### The problem:
Look through the material below for "window". Copy every line that contains it.

### Material for this exercise:
—————

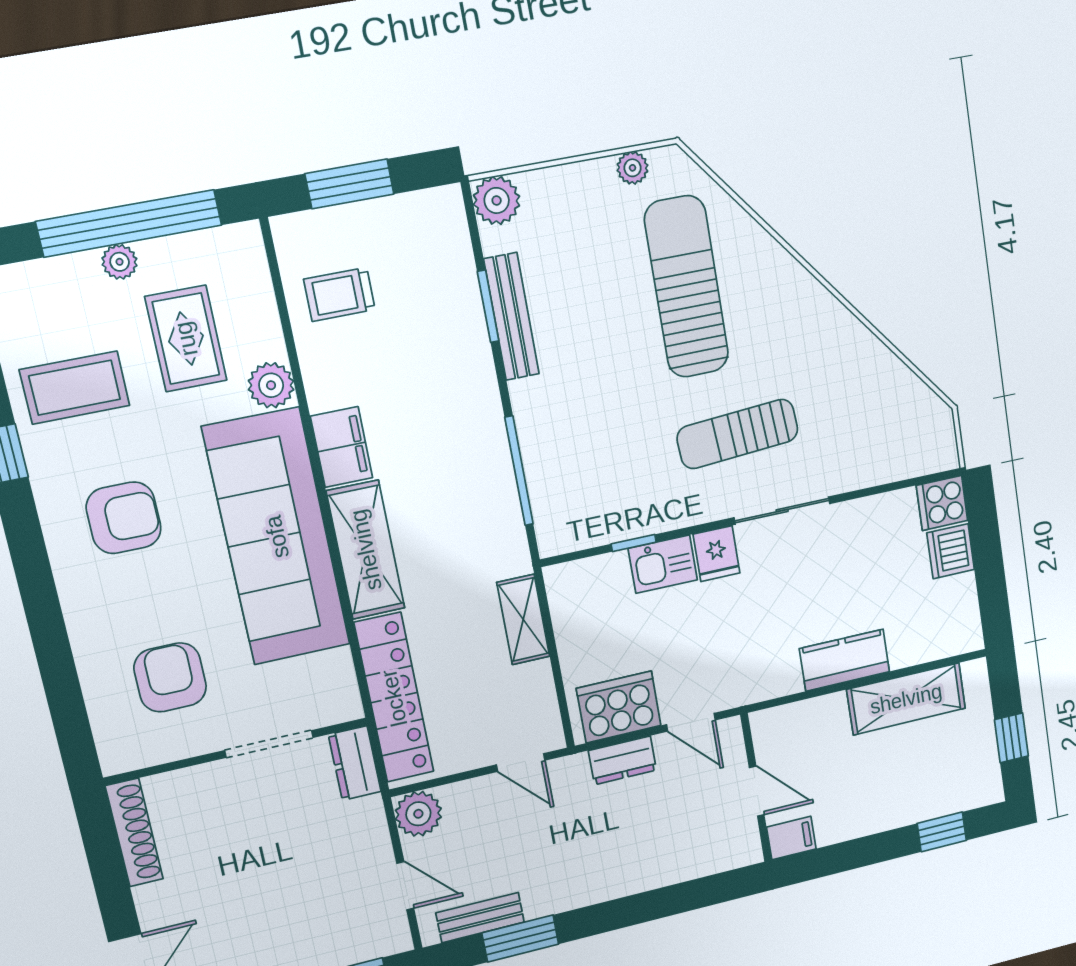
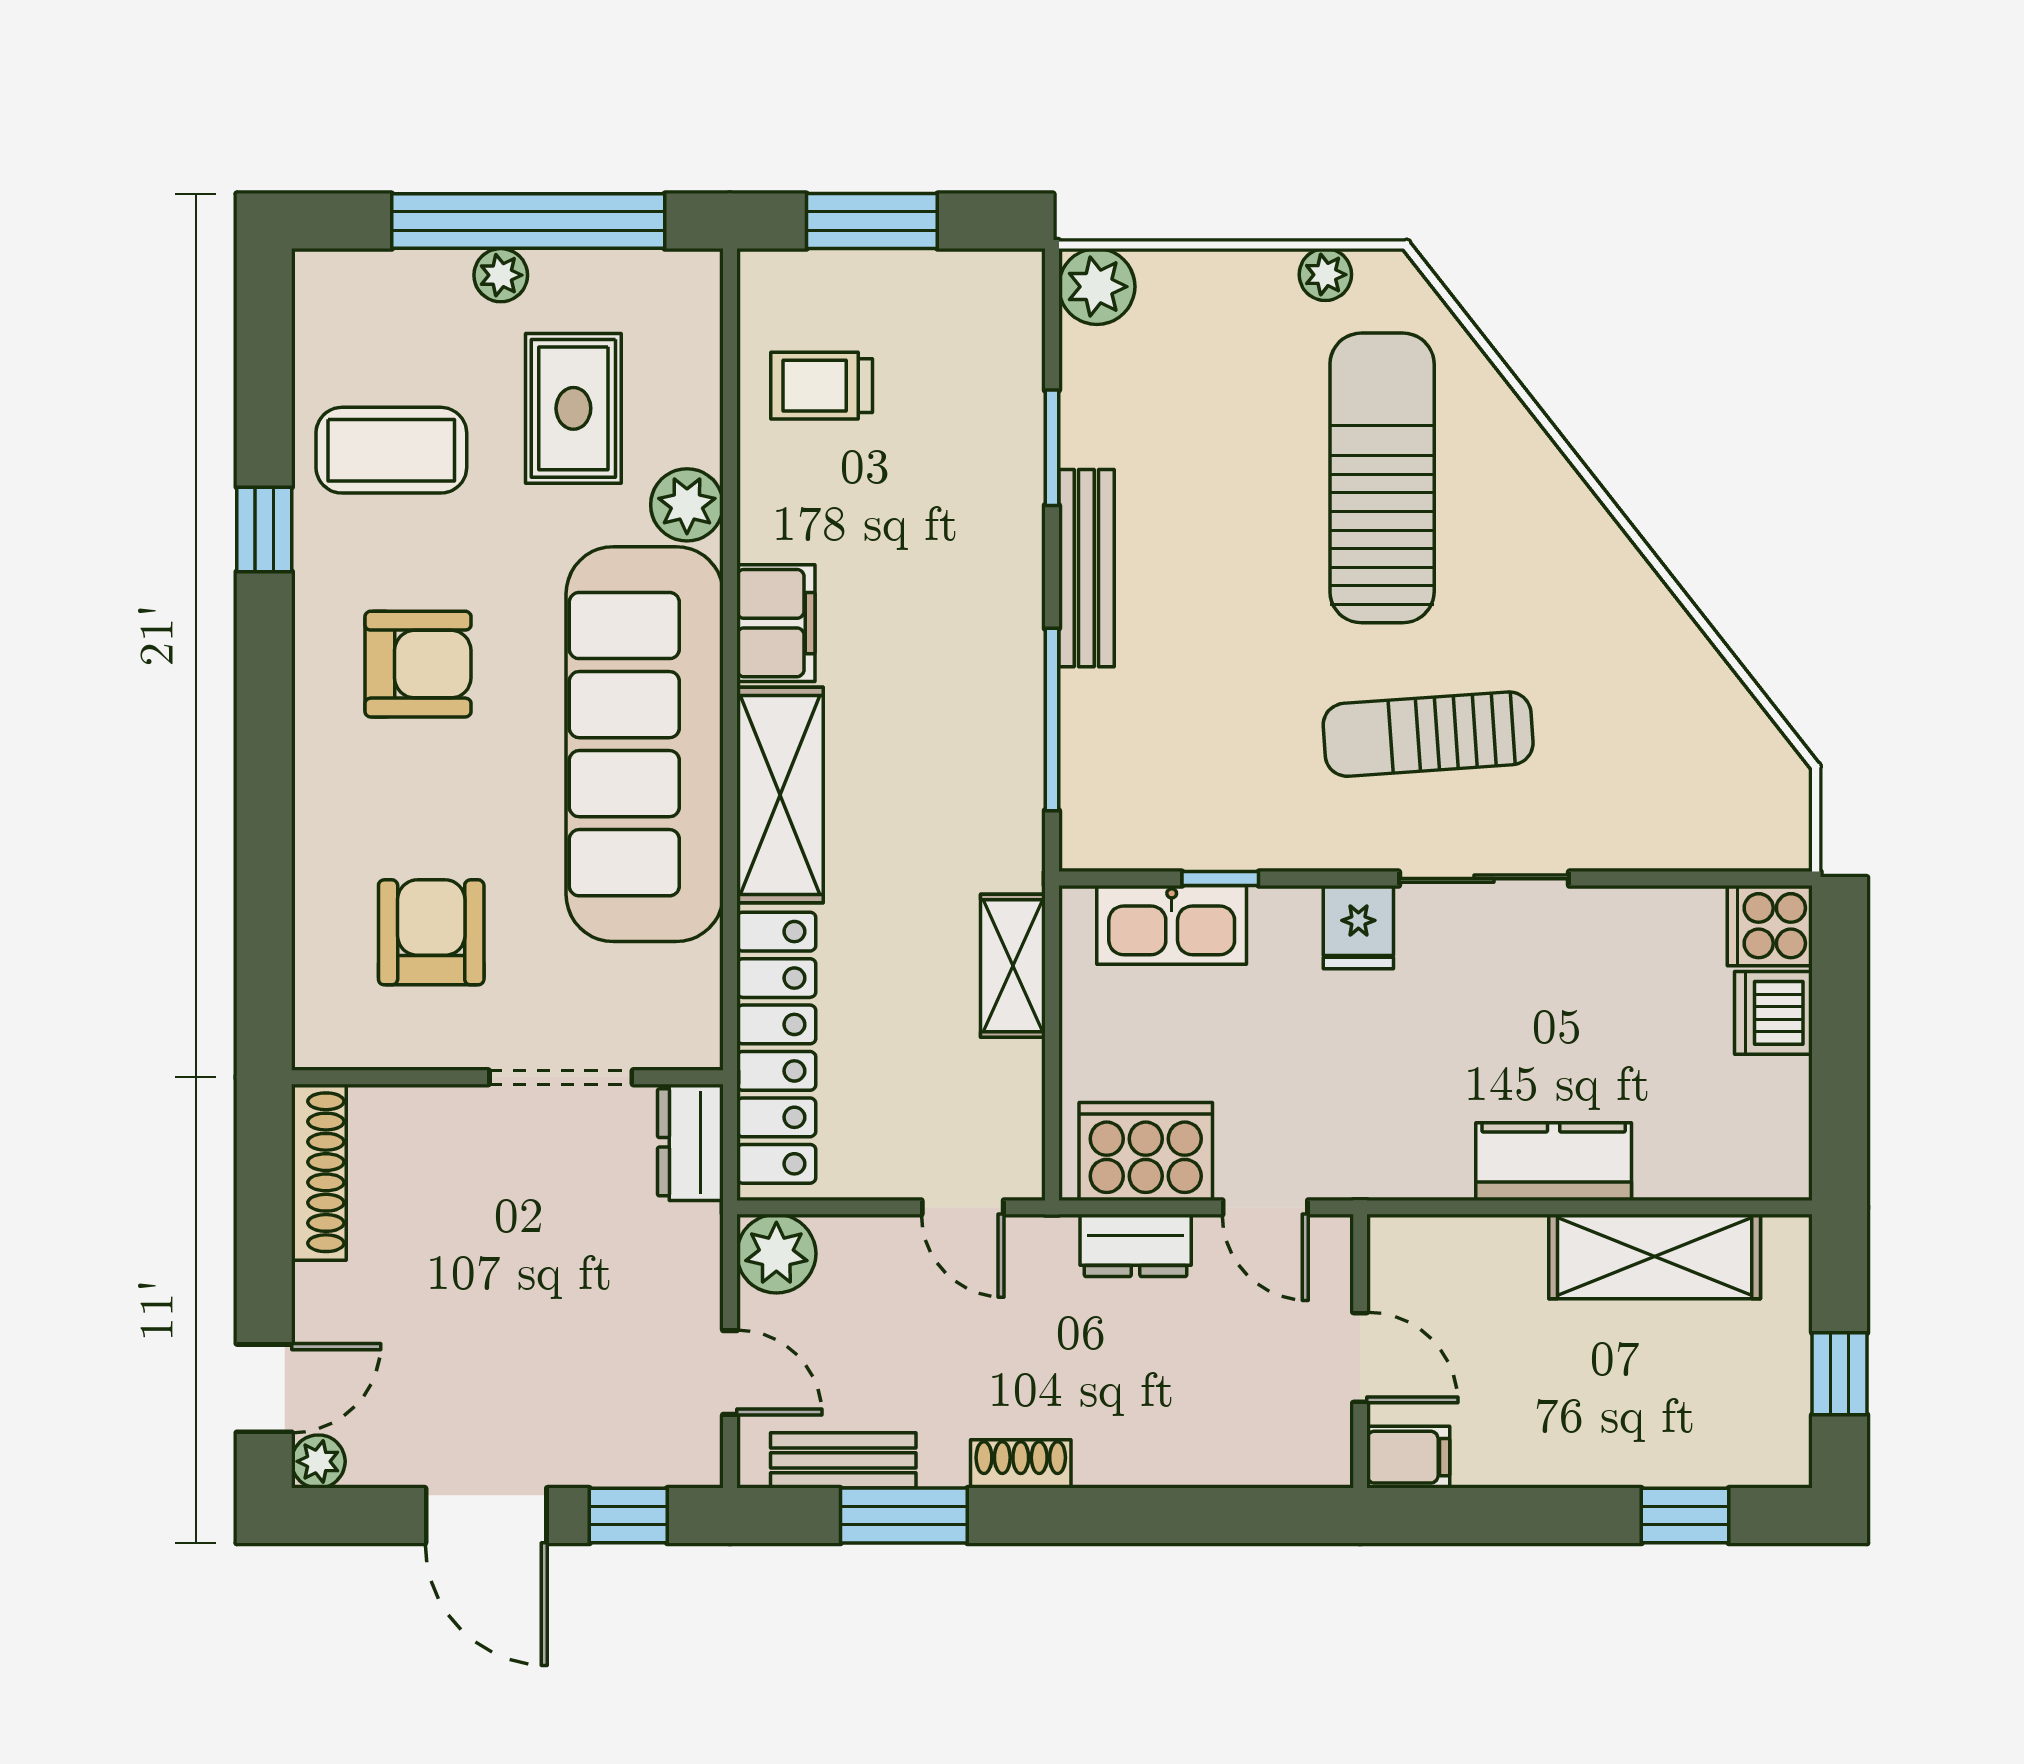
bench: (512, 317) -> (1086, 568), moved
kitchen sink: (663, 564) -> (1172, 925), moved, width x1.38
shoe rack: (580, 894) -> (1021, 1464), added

—————

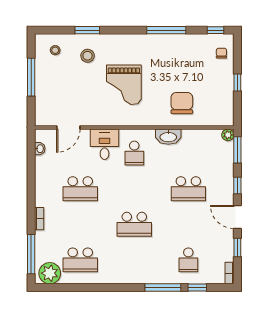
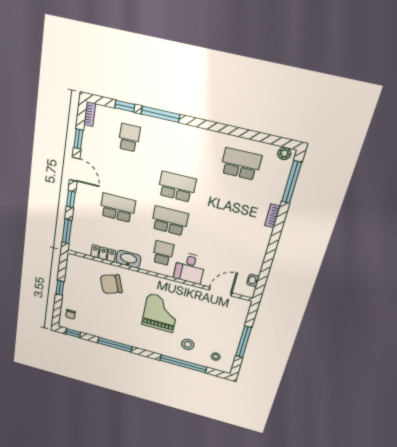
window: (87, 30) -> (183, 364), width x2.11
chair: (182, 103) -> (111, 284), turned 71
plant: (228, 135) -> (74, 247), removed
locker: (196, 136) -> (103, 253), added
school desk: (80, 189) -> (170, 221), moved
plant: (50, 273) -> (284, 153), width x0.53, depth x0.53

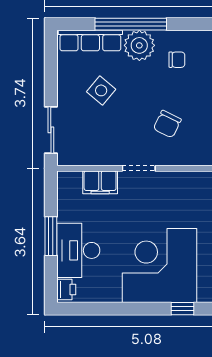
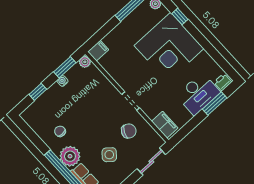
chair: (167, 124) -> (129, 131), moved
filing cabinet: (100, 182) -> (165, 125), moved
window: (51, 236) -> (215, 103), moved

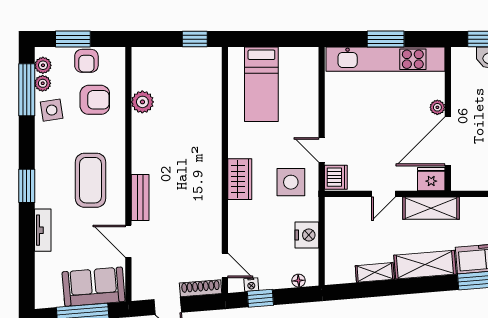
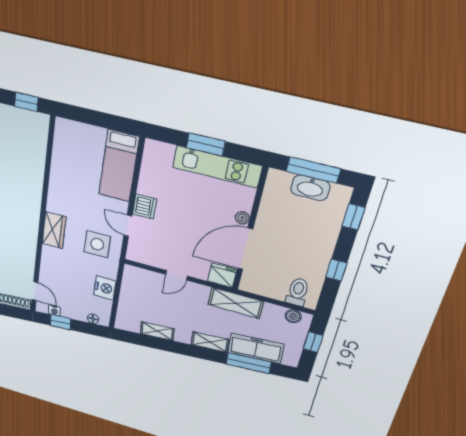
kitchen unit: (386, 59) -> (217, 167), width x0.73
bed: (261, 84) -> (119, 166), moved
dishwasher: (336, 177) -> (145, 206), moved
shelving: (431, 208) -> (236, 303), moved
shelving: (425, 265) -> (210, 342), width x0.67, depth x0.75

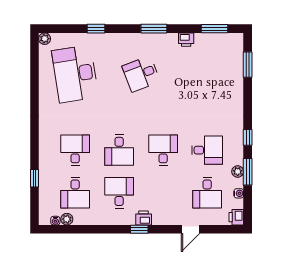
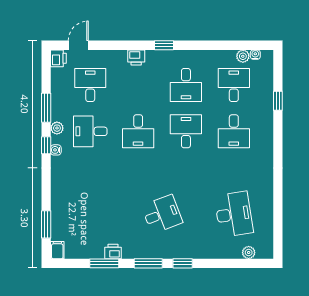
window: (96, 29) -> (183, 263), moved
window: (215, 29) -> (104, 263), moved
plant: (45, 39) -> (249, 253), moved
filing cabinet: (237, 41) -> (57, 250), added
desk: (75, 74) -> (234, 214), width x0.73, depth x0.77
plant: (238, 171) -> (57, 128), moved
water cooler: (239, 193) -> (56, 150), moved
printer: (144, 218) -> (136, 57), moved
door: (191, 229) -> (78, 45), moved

—————

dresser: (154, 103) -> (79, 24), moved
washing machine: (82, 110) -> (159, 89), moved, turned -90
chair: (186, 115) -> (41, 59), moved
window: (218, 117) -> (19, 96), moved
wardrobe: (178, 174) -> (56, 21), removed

—————

### Answer area:
window: (87, 30) -> (183, 364), width x2.11
window: (51, 236) -> (215, 103), moved
window: (96, 29) -> (183, 263), moved
window: (215, 29) -> (104, 263), moved
window: (218, 117) -> (19, 96), moved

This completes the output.